_DIRECTIONS_
Going line by line through the data below, how many lines contain the word "white"? Give only the number.

━━━ SOURCE MATERIAL

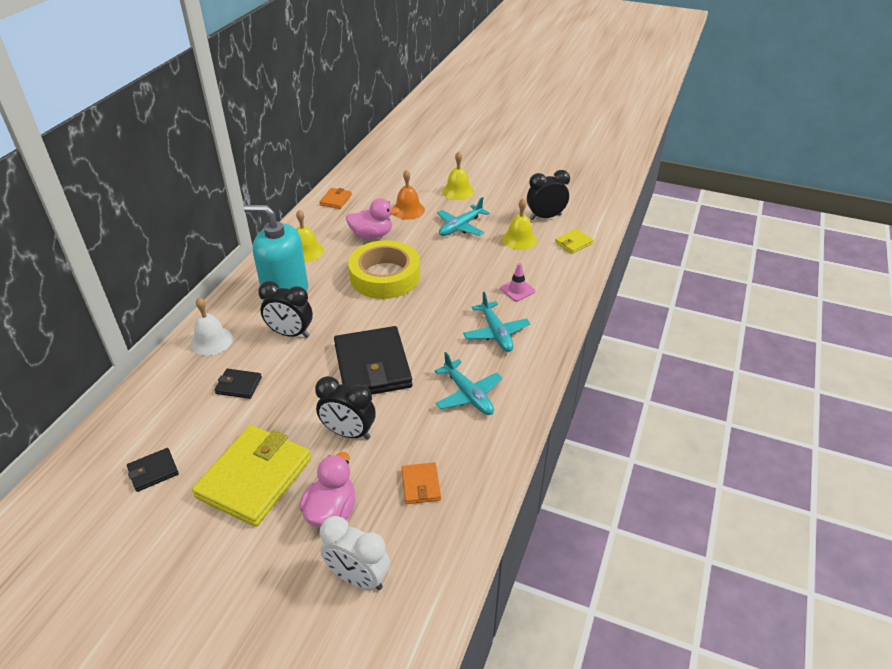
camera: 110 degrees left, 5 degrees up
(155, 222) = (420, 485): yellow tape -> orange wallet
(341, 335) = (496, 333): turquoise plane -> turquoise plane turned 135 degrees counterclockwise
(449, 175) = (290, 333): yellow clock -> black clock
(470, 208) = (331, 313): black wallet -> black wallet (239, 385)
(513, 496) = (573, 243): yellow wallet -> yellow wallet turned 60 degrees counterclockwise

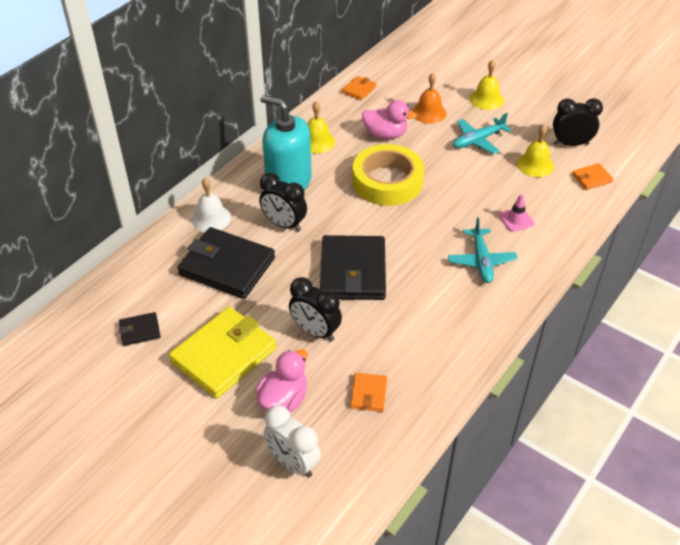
camera: 15 degrees right, 5 degrees up
(239, 385) = (227, 266): black wallet -> black wallet, size x2.19
(468, 394) = (436, 318): turquoise plane -> none
(573, 243) = (591, 178): yellow wallet -> orange wallet

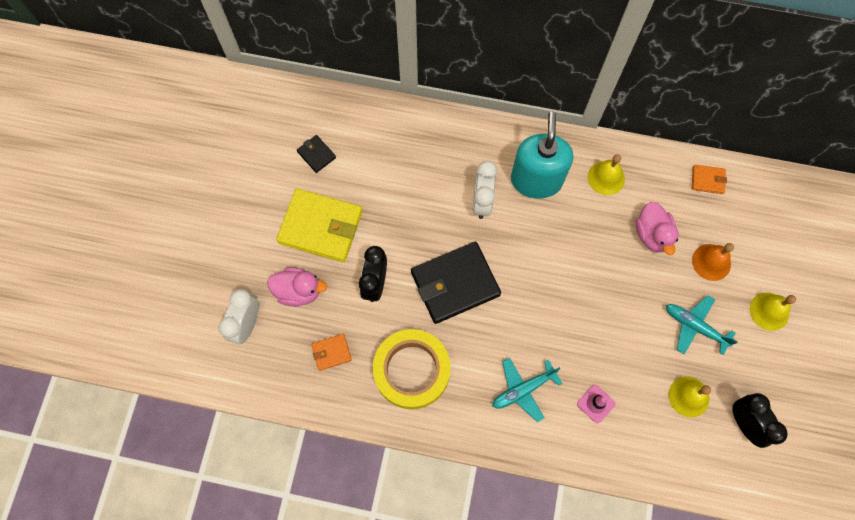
camera: 65 degrees right, 25 degrees up
(211, 218) = (459, 141): white bell -> none
(227, 266) = (411, 182): black wallet -> none
(284, 224) = (482, 202): black clock -> white clock
(387, 181) = (585, 264): yellow tape -> yellow tape (412, 370)
(591, 178) = (699, 461): orange wallet -> none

━━━━━━

_TASK ANSWER_
2